WHAT THIS TASK INVOLVES: Line by line, the data below should be set down unchanged, with images excluded.

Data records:
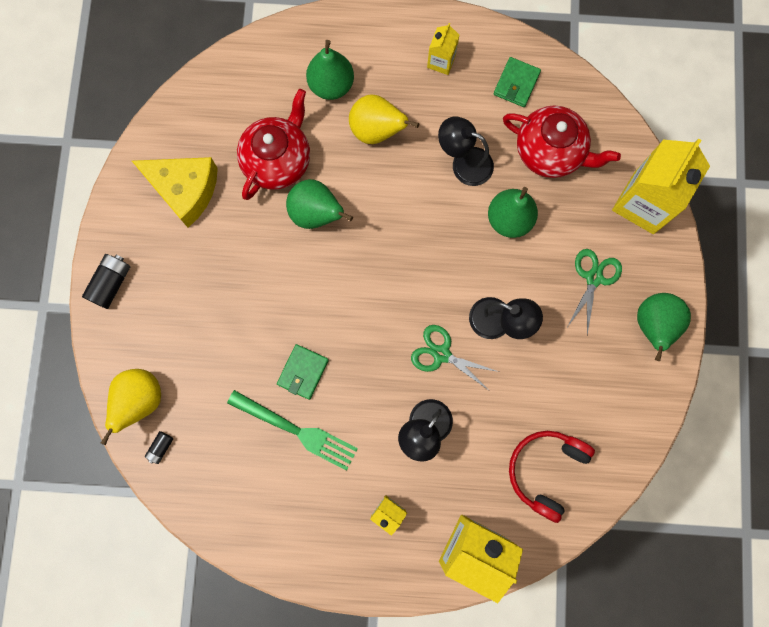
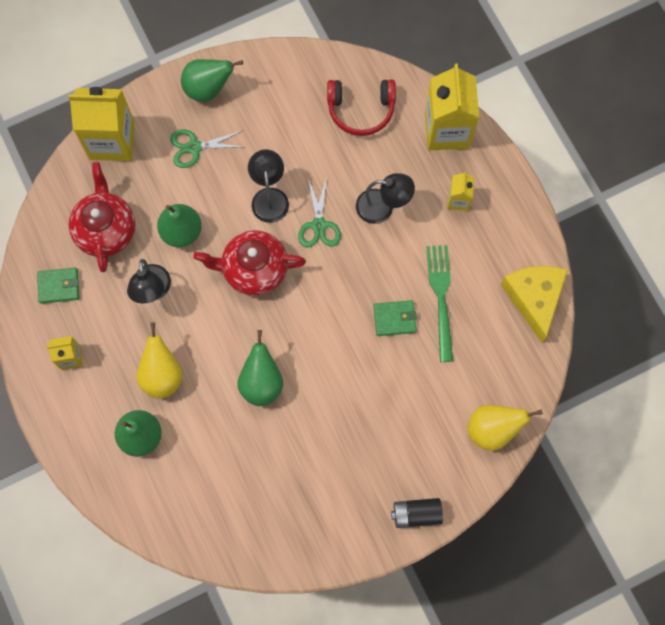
camera: 120 degrees left, 5 degrees down
yellow cheese [132,157,218,228] -> yellow cheese moved to [501,266,568,343]
black battery [145,431,173,464] -> none
red teapot [237,89,310,200] -> red teapot moved to [193,230,306,296]

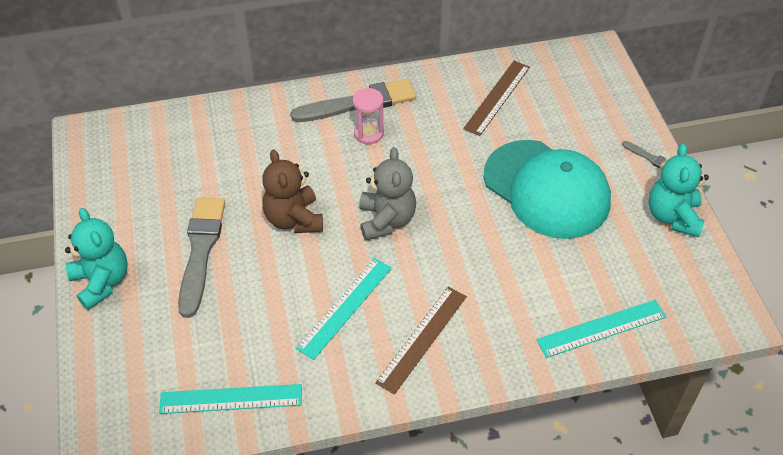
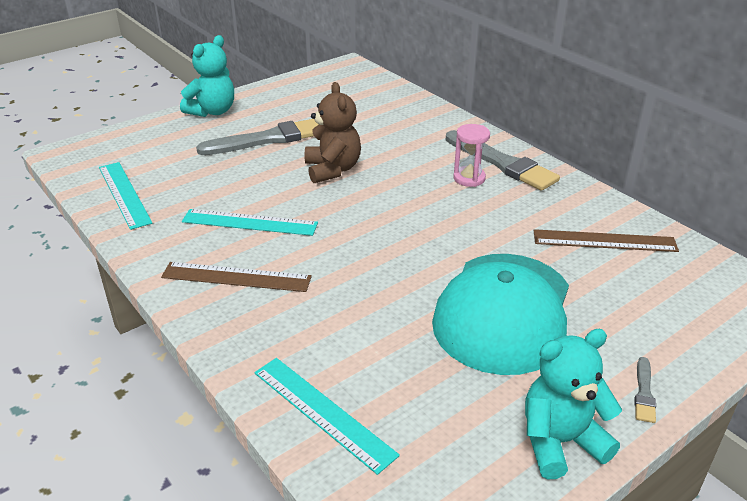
camera: 65 degrees right, 15 degrees down
brown teddy bear [262,150,323,233] -> brown teddy bear turned 120 degrees clockwise [305,82,361,183]
grey teddy bear [359,147,416,240] -> none

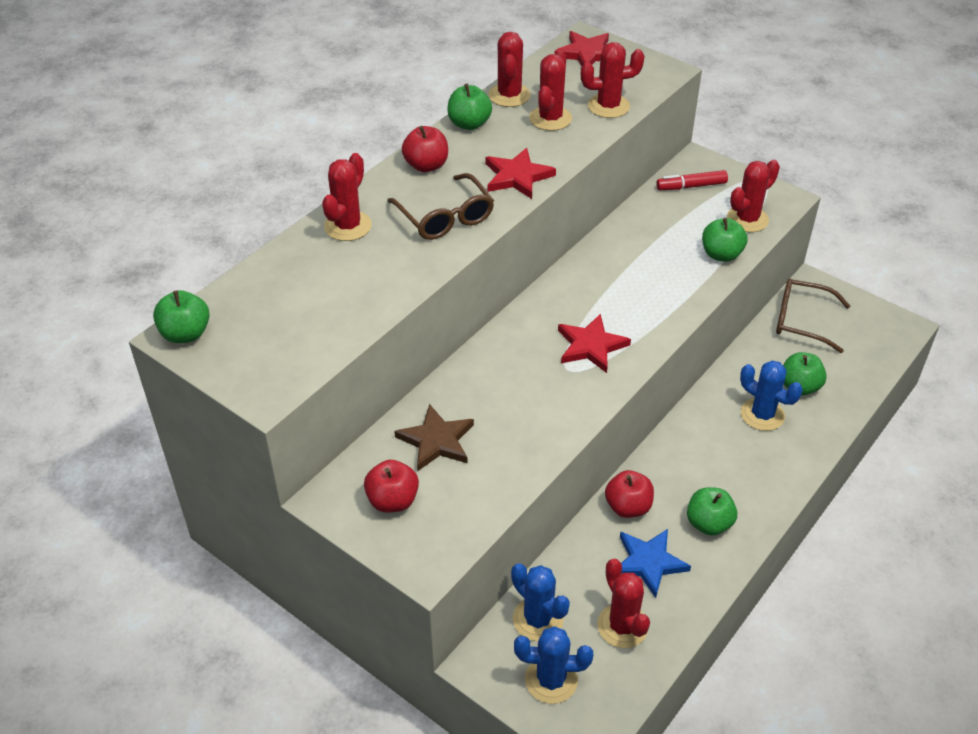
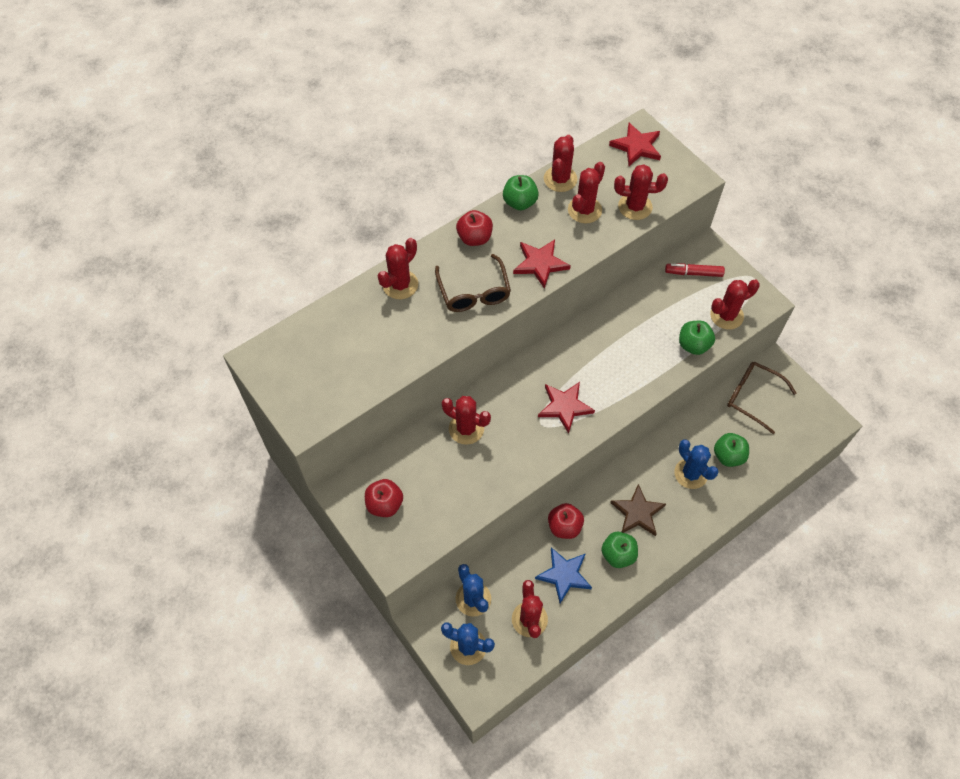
camera: 15 degrees right, 15 degrees up
green apple [153,290,210,343] -> none
brown star [394,404,474,471] -> brown star moved to [610,484,666,536]
none -> red cactus [442,396,491,445]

RESPONSE TO THE EXERCISE:
camera: 120 degrees left, 5 degrees down
yellow cheese [132,157,218,228] -> yellow cheese moved to [501,266,568,343]
black battery [145,431,173,464] -> none
red teapot [237,89,310,200] -> red teapot moved to [193,230,306,296]

camera: 65 degrees right, 15 degrees down
brown teddy bear [262,150,323,233] -> brown teddy bear turned 120 degrees clockwise [305,82,361,183]
grey teddy bear [359,147,416,240] -> none

camera: 15 degrees right, 15 degrees up
green apple [153,290,210,343] -> none
brown star [394,404,474,471] -> brown star moved to [610,484,666,536]
none -> red cactus [442,396,491,445]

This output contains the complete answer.